Instructions for the task – Line by line, give the data again exactly as it appears, but without pictures.
[Start of Attachment]
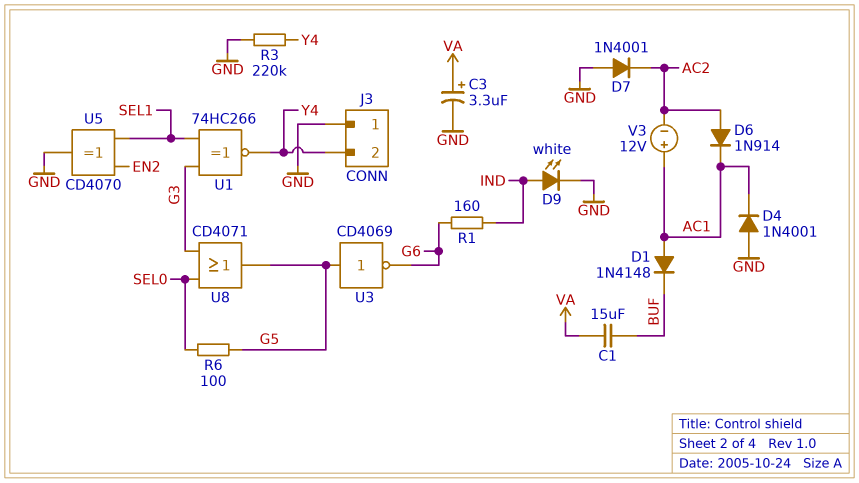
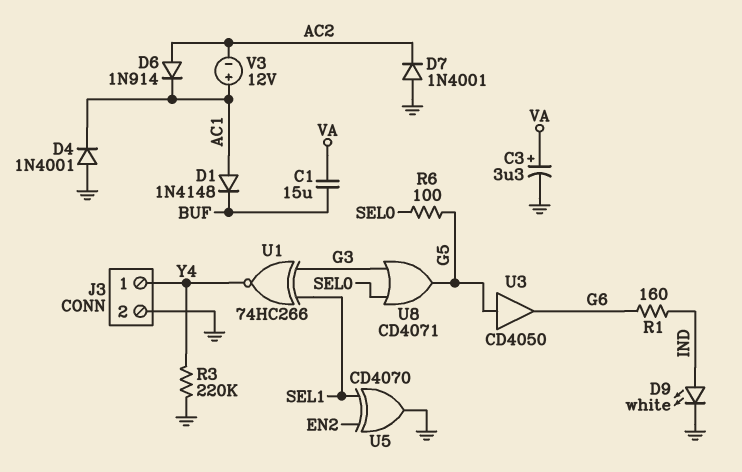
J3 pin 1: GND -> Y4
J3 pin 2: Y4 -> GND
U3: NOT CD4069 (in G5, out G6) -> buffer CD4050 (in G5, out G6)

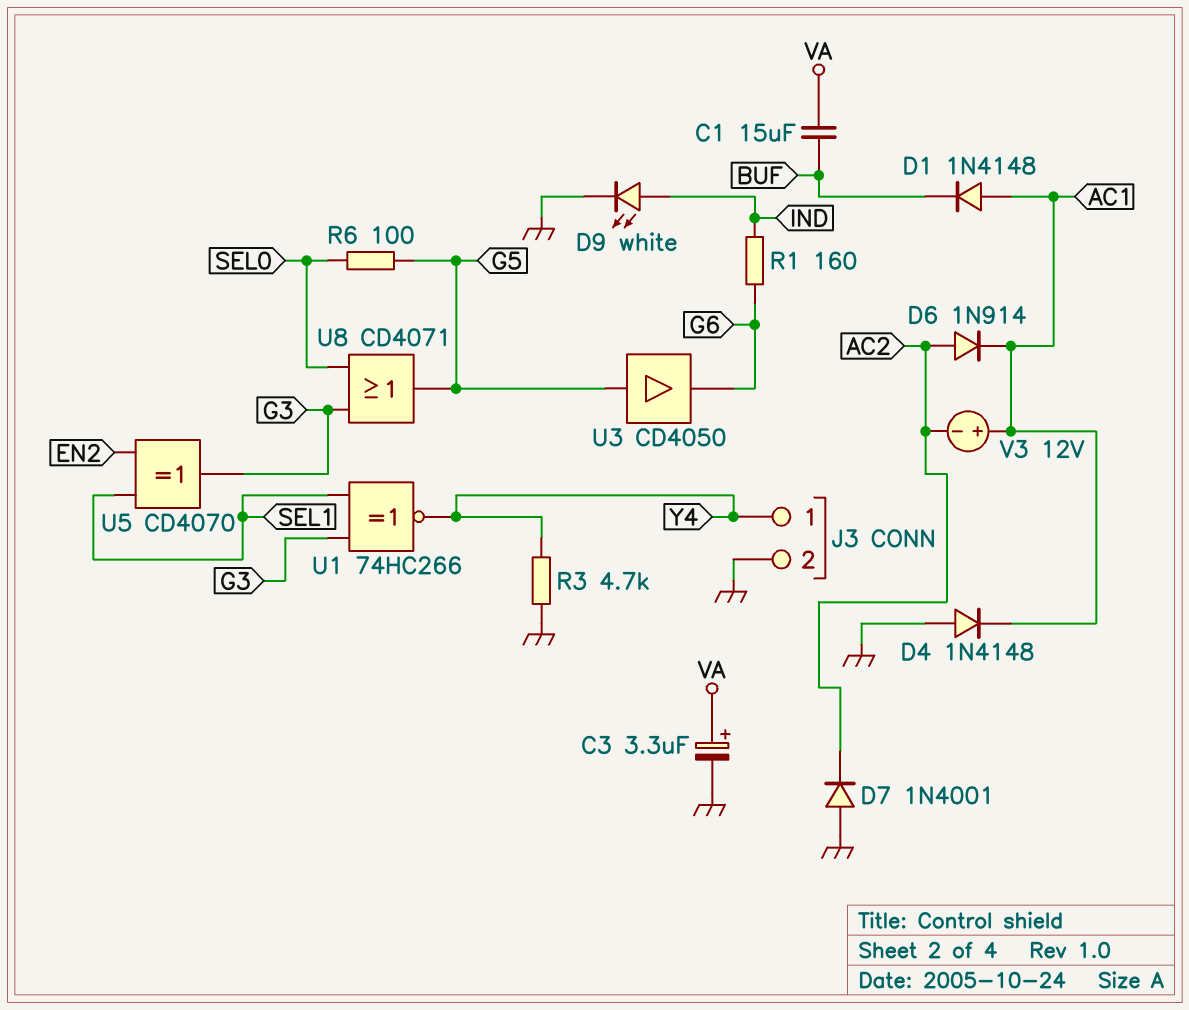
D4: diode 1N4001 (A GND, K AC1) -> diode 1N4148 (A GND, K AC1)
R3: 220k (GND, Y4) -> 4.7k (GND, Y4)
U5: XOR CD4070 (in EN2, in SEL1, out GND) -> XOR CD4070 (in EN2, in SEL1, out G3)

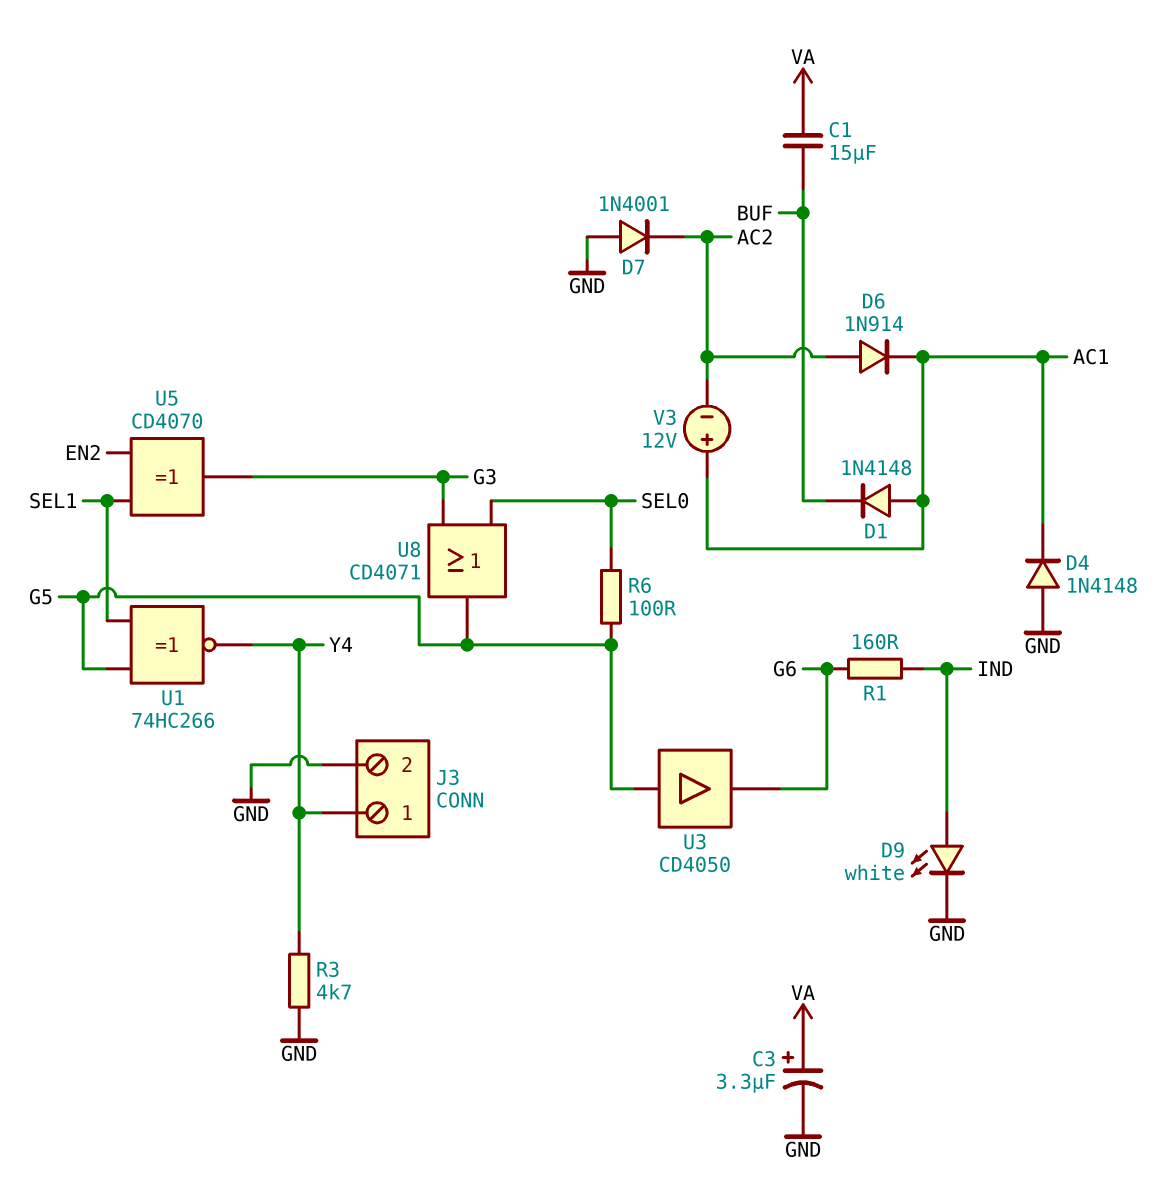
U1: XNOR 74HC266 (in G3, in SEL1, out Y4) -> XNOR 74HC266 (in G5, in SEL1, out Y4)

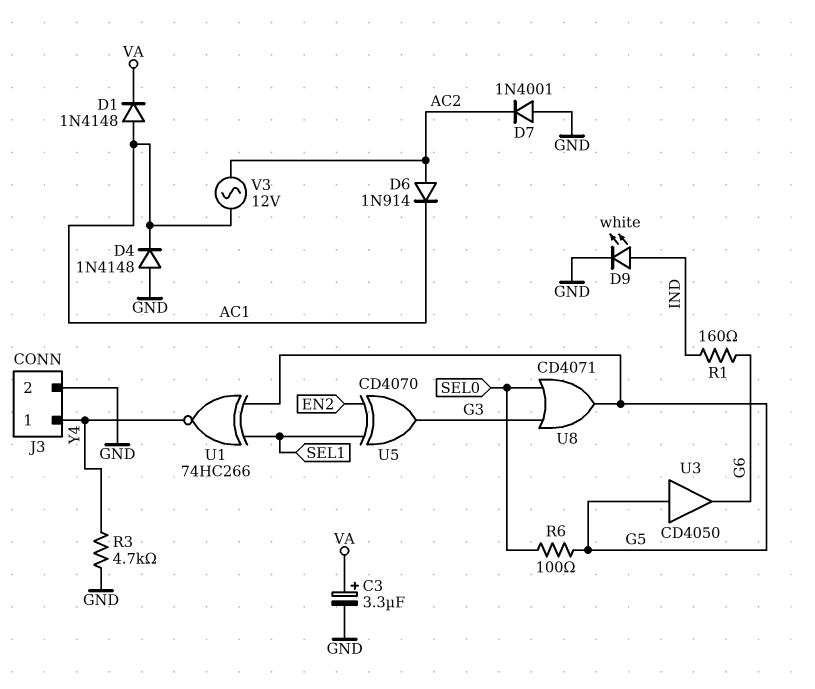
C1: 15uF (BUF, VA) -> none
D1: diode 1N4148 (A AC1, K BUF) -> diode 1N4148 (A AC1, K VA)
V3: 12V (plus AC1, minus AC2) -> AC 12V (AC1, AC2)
[End of Attachment]
Finished exercise –
J3 pin 1: GND -> Y4
J3 pin 2: Y4 -> GND
U3: NOT CD4069 (in G5, out G6) -> buffer CD4050 (in G5, out G6)

D4: diode 1N4001 (A GND, K AC1) -> diode 1N4148 (A GND, K AC1)
R3: 220k (GND, Y4) -> 4.7k (GND, Y4)
U5: XOR CD4070 (in EN2, in SEL1, out GND) -> XOR CD4070 (in EN2, in SEL1, out G3)

U1: XNOR 74HC266 (in G3, in SEL1, out Y4) -> XNOR 74HC266 (in G5, in SEL1, out Y4)

C1: 15uF (BUF, VA) -> none
D1: diode 1N4148 (A AC1, K BUF) -> diode 1N4148 (A AC1, K VA)
V3: 12V (plus AC1, minus AC2) -> AC 12V (AC1, AC2)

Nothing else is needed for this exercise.